■ What to work on: Lines from the beginning of the data below through the one containing "purple bottle: 1 -> 2" are to be printed exactly as they appear.

■ Input material:

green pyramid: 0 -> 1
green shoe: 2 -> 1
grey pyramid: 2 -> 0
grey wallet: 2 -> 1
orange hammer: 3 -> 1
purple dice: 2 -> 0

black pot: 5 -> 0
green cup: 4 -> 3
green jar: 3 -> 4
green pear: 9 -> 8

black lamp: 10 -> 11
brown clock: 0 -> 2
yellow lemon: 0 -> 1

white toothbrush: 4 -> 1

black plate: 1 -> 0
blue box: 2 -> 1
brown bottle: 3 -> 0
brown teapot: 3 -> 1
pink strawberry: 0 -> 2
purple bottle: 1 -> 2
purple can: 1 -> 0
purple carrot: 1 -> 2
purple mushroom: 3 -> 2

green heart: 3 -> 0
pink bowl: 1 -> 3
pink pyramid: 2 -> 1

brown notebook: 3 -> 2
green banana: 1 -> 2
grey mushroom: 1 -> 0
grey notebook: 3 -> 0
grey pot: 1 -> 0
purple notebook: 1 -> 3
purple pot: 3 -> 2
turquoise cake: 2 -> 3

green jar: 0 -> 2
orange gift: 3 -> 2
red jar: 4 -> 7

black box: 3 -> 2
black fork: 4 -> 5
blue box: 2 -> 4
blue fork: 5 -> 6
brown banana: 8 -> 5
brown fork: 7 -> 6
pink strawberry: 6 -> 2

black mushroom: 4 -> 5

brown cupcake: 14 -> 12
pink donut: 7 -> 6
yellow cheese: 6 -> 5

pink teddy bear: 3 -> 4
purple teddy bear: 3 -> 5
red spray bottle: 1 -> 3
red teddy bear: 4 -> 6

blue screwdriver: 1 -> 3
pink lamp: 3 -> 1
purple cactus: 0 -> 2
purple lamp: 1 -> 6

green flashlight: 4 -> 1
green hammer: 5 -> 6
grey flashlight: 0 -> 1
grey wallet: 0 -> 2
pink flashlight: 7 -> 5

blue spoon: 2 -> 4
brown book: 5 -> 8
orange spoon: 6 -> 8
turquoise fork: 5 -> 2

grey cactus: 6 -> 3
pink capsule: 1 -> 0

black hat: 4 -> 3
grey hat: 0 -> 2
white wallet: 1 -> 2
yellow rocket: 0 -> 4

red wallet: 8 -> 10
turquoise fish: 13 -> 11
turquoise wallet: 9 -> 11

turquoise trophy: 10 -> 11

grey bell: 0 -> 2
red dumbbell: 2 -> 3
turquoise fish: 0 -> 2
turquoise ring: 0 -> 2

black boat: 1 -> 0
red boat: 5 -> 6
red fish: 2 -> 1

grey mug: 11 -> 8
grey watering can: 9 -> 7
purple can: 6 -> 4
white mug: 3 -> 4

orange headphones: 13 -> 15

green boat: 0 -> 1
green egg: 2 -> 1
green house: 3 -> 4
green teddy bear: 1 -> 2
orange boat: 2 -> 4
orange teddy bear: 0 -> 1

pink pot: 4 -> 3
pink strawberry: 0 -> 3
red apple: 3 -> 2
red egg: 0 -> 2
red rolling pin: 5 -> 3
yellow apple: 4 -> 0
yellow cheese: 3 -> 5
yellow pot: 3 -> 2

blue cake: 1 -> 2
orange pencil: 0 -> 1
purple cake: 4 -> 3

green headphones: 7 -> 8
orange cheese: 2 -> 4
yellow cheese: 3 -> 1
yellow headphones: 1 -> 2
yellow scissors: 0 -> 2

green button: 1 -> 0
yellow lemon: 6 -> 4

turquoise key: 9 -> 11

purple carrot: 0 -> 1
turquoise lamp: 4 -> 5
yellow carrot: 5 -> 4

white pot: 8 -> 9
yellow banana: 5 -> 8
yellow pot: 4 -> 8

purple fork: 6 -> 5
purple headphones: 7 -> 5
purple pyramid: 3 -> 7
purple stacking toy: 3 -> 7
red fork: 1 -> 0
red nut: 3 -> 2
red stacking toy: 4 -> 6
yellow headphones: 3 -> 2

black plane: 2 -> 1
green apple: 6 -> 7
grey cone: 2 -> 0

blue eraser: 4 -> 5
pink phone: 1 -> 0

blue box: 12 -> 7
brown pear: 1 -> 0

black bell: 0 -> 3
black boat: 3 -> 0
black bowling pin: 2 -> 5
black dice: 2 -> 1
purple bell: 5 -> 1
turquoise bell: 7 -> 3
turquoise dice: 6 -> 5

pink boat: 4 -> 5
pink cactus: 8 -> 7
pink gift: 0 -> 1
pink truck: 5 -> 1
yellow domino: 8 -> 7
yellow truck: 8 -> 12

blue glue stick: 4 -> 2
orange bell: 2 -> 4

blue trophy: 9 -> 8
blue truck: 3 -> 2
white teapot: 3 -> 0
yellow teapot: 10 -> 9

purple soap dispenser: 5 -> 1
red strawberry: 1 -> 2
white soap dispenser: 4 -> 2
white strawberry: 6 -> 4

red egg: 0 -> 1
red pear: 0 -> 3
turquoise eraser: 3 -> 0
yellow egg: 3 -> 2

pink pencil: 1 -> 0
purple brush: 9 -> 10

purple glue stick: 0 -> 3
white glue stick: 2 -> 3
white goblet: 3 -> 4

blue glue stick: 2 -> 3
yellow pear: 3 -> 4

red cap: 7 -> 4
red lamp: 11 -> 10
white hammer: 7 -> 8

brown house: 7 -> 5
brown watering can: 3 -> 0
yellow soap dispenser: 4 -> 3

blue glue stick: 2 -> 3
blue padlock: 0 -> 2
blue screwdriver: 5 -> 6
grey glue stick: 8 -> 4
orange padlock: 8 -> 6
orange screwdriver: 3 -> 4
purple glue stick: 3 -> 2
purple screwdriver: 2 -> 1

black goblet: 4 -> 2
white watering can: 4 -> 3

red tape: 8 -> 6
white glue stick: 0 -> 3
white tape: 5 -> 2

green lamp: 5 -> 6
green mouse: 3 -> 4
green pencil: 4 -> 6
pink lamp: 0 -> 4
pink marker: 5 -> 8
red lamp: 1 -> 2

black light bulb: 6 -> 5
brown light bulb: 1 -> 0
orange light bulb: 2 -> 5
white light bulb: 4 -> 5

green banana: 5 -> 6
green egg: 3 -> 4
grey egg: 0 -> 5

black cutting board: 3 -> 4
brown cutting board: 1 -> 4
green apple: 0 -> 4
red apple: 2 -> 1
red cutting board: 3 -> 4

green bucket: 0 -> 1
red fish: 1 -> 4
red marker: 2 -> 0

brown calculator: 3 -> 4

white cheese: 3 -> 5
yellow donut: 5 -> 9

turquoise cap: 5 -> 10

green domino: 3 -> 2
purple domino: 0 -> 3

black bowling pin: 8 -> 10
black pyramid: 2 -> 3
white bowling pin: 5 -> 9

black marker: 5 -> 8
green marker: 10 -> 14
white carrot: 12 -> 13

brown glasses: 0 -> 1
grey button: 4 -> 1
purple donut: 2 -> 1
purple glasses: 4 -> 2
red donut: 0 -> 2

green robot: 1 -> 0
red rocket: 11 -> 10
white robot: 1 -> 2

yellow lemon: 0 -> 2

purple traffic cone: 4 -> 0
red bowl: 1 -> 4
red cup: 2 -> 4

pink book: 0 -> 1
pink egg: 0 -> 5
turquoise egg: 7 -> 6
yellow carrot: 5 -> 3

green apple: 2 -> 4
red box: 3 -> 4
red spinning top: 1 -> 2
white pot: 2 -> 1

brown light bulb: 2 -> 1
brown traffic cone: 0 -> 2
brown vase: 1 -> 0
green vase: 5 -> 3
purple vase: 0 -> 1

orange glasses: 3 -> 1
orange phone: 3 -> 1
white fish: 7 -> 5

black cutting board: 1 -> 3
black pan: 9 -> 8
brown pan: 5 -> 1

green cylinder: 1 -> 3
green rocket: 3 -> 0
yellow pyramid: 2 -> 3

■ Worked solution:
green pyramid: 0 -> 1
green shoe: 2 -> 1
grey pyramid: 2 -> 0
grey wallet: 2 -> 1
orange hammer: 3 -> 1
purple dice: 2 -> 0

black pot: 5 -> 0
green cup: 4 -> 3
green jar: 3 -> 4
green pear: 9 -> 8

black lamp: 10 -> 11
brown clock: 0 -> 2
yellow lemon: 0 -> 1

white toothbrush: 4 -> 1

black plate: 1 -> 0
blue box: 2 -> 1
brown bottle: 3 -> 0
brown teapot: 3 -> 1
pink strawberry: 0 -> 2
purple bottle: 1 -> 2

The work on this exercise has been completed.